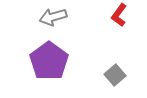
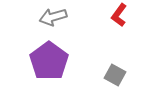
gray square: rotated 20 degrees counterclockwise
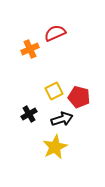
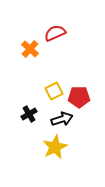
orange cross: rotated 24 degrees counterclockwise
red pentagon: rotated 15 degrees counterclockwise
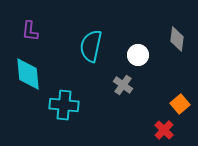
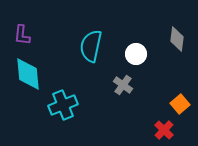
purple L-shape: moved 8 px left, 4 px down
white circle: moved 2 px left, 1 px up
cyan cross: moved 1 px left; rotated 28 degrees counterclockwise
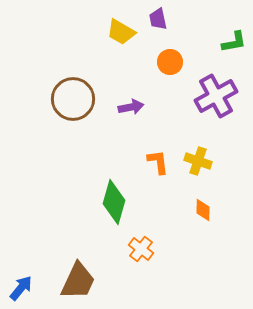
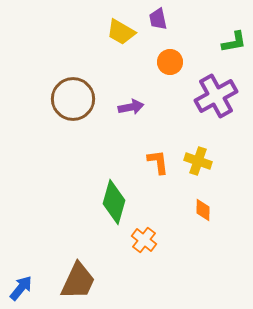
orange cross: moved 3 px right, 9 px up
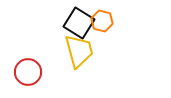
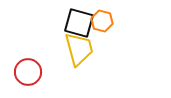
black square: rotated 16 degrees counterclockwise
yellow trapezoid: moved 2 px up
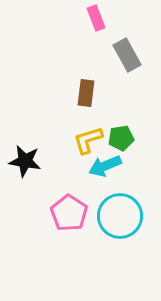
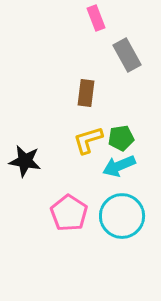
cyan arrow: moved 14 px right
cyan circle: moved 2 px right
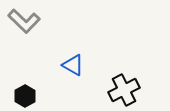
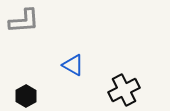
gray L-shape: rotated 48 degrees counterclockwise
black hexagon: moved 1 px right
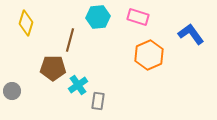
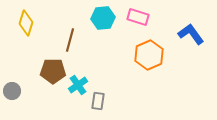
cyan hexagon: moved 5 px right, 1 px down
brown pentagon: moved 3 px down
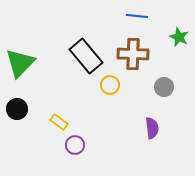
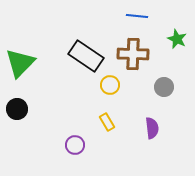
green star: moved 2 px left, 2 px down
black rectangle: rotated 16 degrees counterclockwise
yellow rectangle: moved 48 px right; rotated 24 degrees clockwise
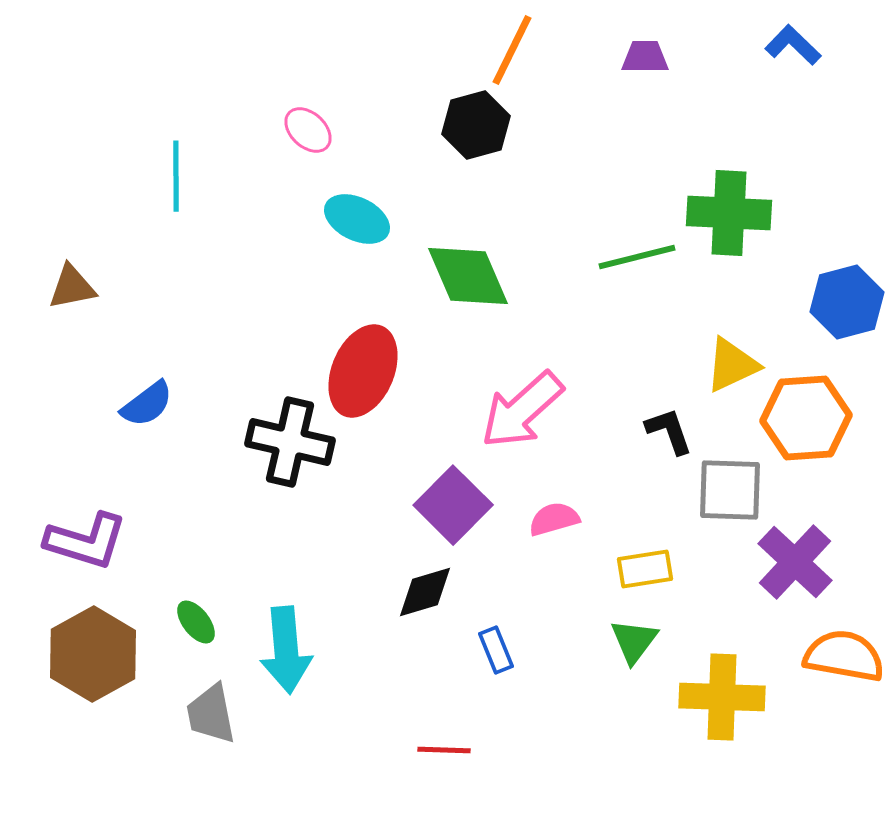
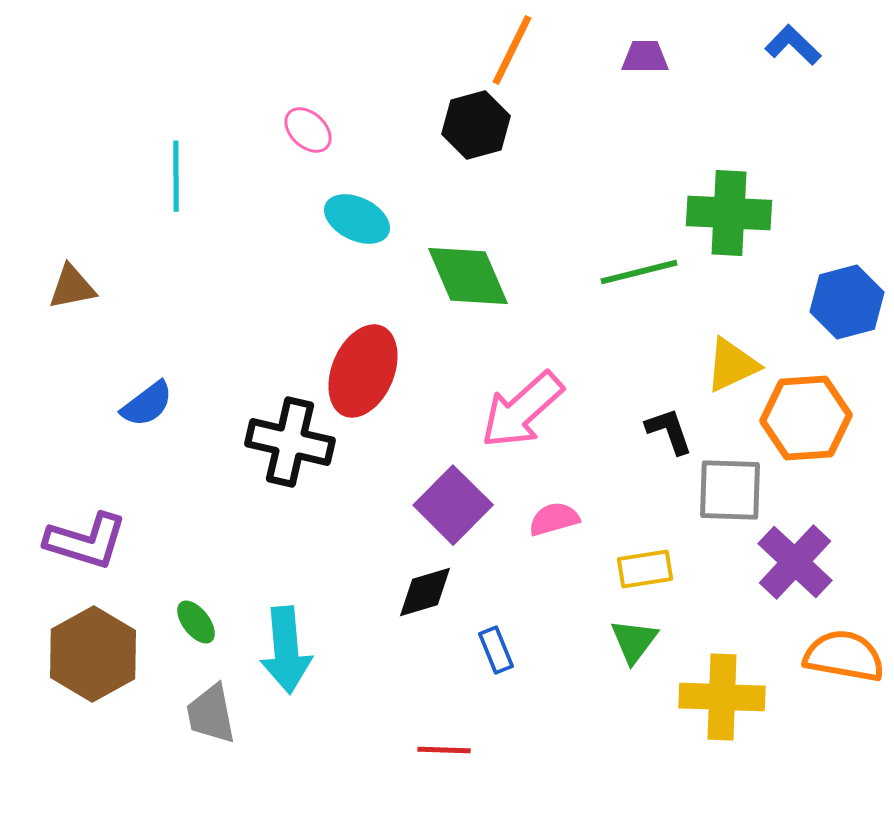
green line: moved 2 px right, 15 px down
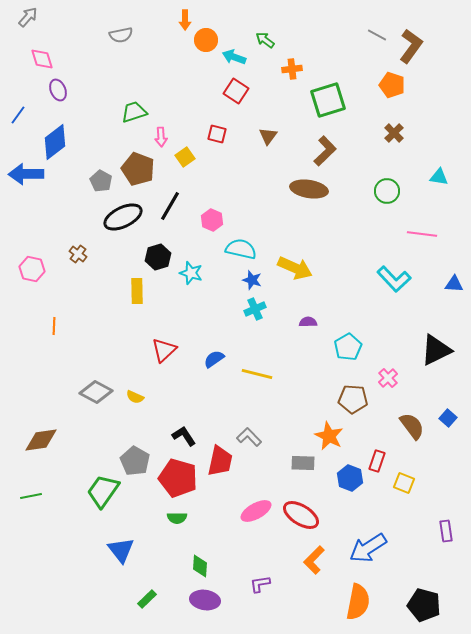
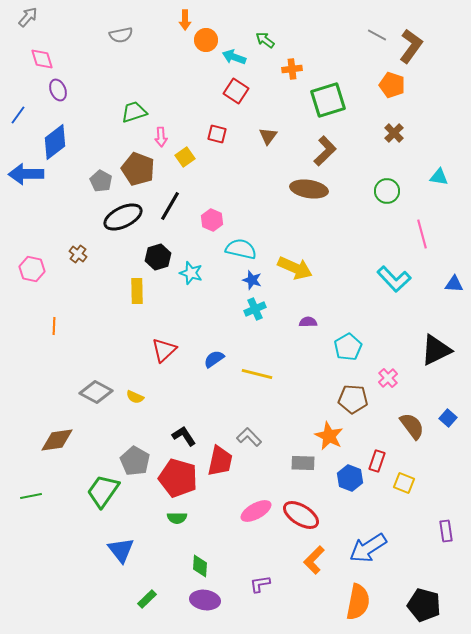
pink line at (422, 234): rotated 68 degrees clockwise
brown diamond at (41, 440): moved 16 px right
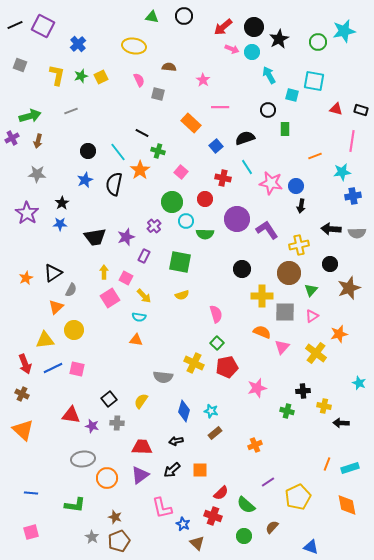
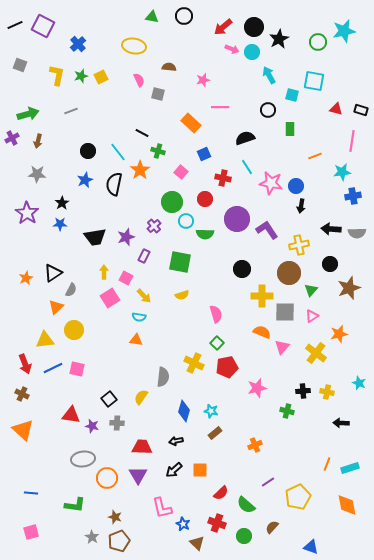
pink star at (203, 80): rotated 24 degrees clockwise
green arrow at (30, 116): moved 2 px left, 2 px up
green rectangle at (285, 129): moved 5 px right
blue square at (216, 146): moved 12 px left, 8 px down; rotated 16 degrees clockwise
gray semicircle at (163, 377): rotated 90 degrees counterclockwise
yellow semicircle at (141, 401): moved 4 px up
yellow cross at (324, 406): moved 3 px right, 14 px up
black arrow at (172, 470): moved 2 px right
purple triangle at (140, 475): moved 2 px left; rotated 24 degrees counterclockwise
red cross at (213, 516): moved 4 px right, 7 px down
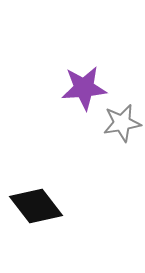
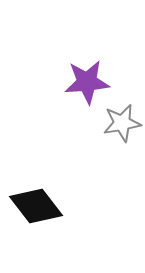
purple star: moved 3 px right, 6 px up
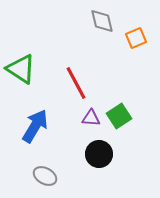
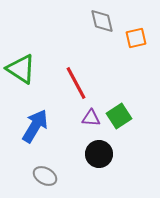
orange square: rotated 10 degrees clockwise
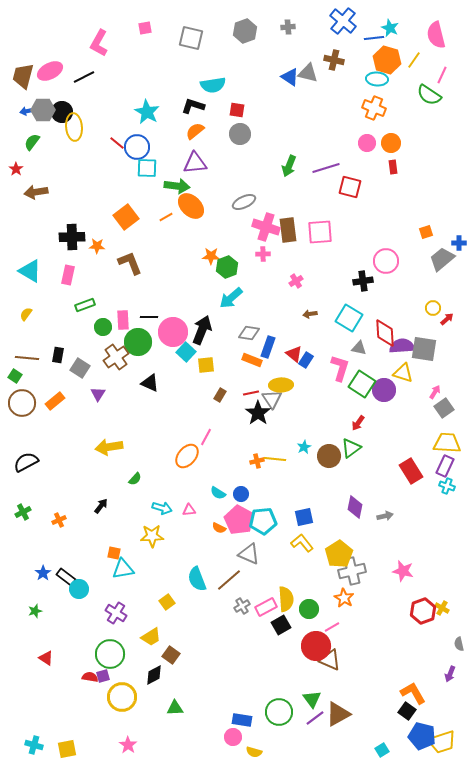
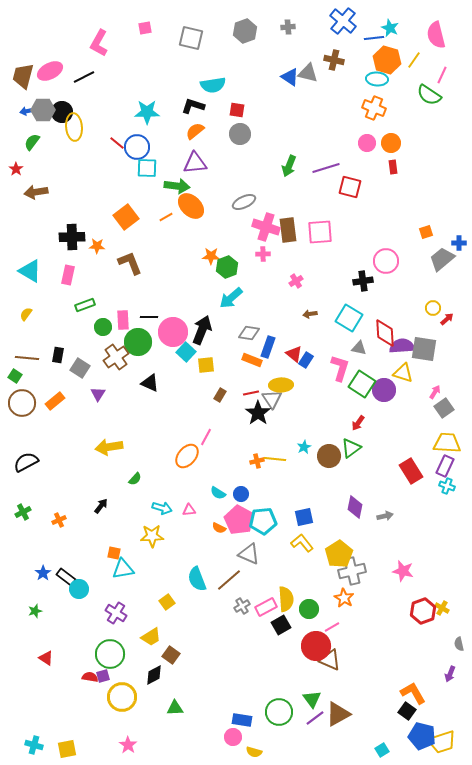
cyan star at (147, 112): rotated 30 degrees counterclockwise
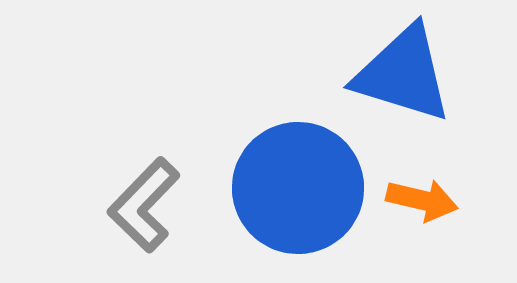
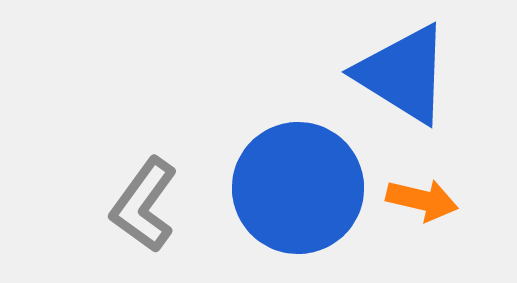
blue triangle: rotated 15 degrees clockwise
gray L-shape: rotated 8 degrees counterclockwise
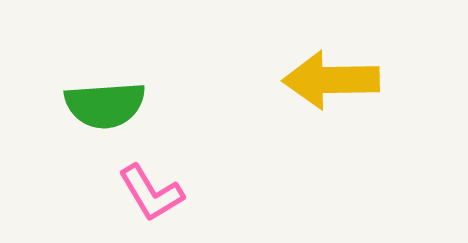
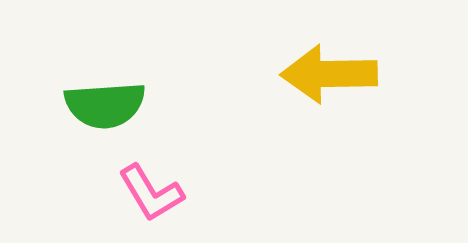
yellow arrow: moved 2 px left, 6 px up
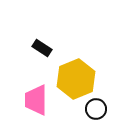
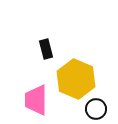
black rectangle: moved 4 px right, 1 px down; rotated 42 degrees clockwise
yellow hexagon: rotated 15 degrees counterclockwise
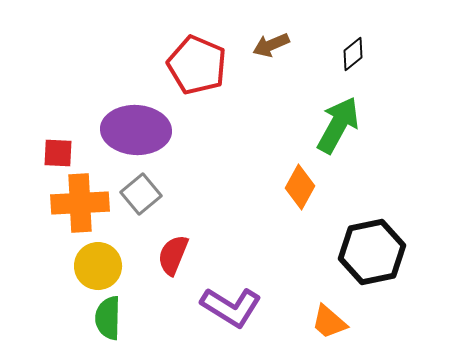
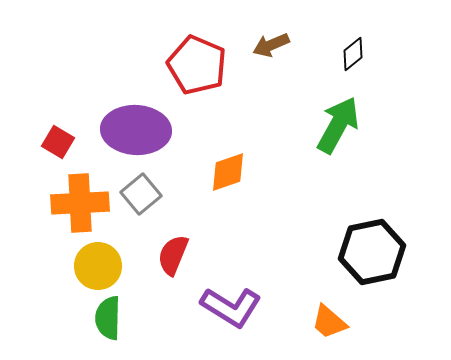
red square: moved 11 px up; rotated 28 degrees clockwise
orange diamond: moved 72 px left, 15 px up; rotated 42 degrees clockwise
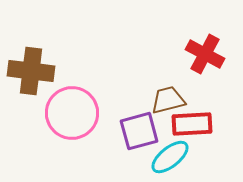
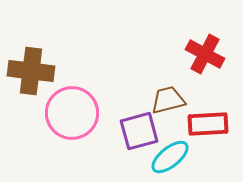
red rectangle: moved 16 px right
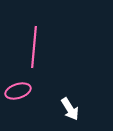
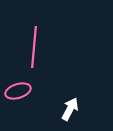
white arrow: rotated 120 degrees counterclockwise
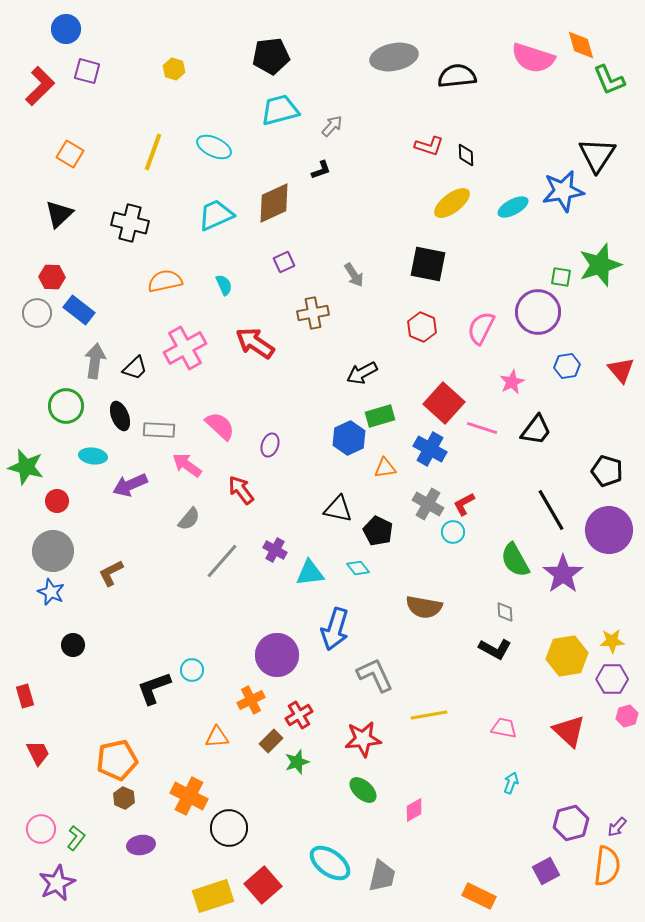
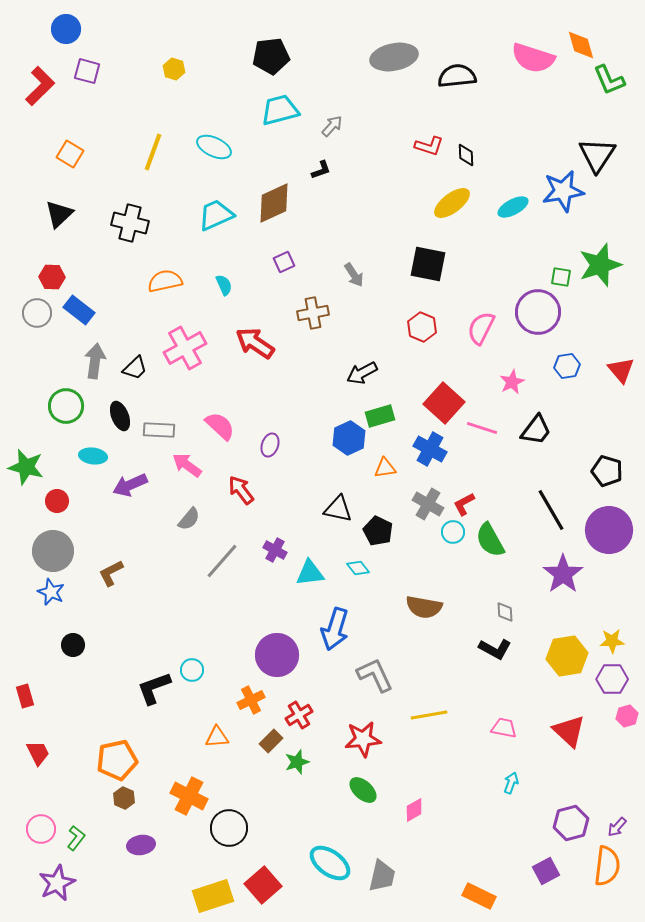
green semicircle at (515, 560): moved 25 px left, 20 px up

——

▶ _WHAT THE EXERCISE ASKS_
Filter the entries by the string "star" and copy each matching line.

▶ _PROBLEM SOLUTION_
green star: moved 2 px left, 2 px down
pink star at (203, 80): rotated 24 degrees clockwise
purple star: moved 3 px right, 6 px up
cyan star at (147, 112): rotated 30 degrees counterclockwise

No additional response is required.